(TRY IT): Locate the line bearing "none -> yellow cap [658,162,730,200]" in the material below, then reproduce it and each following line up to and including the line bearing "green button [302,262,335,283] -> none".

(RECORDS TO USE):

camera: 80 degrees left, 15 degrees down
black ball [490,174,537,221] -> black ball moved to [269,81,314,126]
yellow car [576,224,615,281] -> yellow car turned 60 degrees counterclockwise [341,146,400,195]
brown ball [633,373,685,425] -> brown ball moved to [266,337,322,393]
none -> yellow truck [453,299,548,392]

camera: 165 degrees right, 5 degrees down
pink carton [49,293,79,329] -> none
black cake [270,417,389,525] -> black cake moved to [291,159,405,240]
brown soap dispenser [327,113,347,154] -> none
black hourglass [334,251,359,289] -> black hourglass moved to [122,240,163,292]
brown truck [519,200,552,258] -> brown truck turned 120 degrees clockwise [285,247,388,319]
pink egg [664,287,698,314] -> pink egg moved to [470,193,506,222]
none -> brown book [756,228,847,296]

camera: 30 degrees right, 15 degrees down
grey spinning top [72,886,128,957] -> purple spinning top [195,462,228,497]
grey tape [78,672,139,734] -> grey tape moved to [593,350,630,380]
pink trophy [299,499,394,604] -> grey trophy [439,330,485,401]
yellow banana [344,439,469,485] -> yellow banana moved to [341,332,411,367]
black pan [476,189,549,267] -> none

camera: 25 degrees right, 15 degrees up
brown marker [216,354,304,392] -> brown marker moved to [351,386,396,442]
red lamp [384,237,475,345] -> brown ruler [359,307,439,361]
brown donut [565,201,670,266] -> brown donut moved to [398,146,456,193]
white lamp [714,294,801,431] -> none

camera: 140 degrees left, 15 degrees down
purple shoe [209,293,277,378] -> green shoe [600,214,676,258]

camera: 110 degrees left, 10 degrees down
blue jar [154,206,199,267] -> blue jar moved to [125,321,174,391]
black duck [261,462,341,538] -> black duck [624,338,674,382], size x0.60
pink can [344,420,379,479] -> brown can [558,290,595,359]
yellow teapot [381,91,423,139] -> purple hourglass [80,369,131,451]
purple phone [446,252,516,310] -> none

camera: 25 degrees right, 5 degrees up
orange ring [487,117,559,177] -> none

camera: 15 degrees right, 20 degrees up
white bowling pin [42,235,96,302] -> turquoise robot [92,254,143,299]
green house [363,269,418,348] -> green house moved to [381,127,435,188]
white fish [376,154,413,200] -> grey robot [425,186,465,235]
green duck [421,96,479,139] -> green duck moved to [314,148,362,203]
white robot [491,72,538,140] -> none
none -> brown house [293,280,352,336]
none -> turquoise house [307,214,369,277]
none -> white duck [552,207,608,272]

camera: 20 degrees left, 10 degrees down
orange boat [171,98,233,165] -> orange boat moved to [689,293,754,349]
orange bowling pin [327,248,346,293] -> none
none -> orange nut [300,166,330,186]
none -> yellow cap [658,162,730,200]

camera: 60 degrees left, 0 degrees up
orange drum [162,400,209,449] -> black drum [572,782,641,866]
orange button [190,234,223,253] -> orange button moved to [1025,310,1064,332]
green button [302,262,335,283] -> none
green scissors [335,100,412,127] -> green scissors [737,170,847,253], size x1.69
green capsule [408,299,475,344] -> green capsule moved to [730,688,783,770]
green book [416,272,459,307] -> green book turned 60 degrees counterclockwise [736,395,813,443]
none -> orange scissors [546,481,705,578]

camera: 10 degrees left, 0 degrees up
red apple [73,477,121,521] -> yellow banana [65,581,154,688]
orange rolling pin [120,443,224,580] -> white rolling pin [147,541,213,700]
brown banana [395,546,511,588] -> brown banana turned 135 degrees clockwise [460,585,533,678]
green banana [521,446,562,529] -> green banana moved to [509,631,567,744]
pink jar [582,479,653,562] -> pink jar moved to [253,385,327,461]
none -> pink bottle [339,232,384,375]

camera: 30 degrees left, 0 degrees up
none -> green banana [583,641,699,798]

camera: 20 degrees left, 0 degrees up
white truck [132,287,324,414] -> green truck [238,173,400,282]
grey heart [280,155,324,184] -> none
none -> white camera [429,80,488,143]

(EXERCISE OUTPUT):
none -> yellow cap [658,162,730,200]

camera: 60 degrees left, 0 degrees up
orange drum [162,400,209,449] -> black drum [572,782,641,866]
orange button [190,234,223,253] -> orange button moved to [1025,310,1064,332]
green button [302,262,335,283] -> none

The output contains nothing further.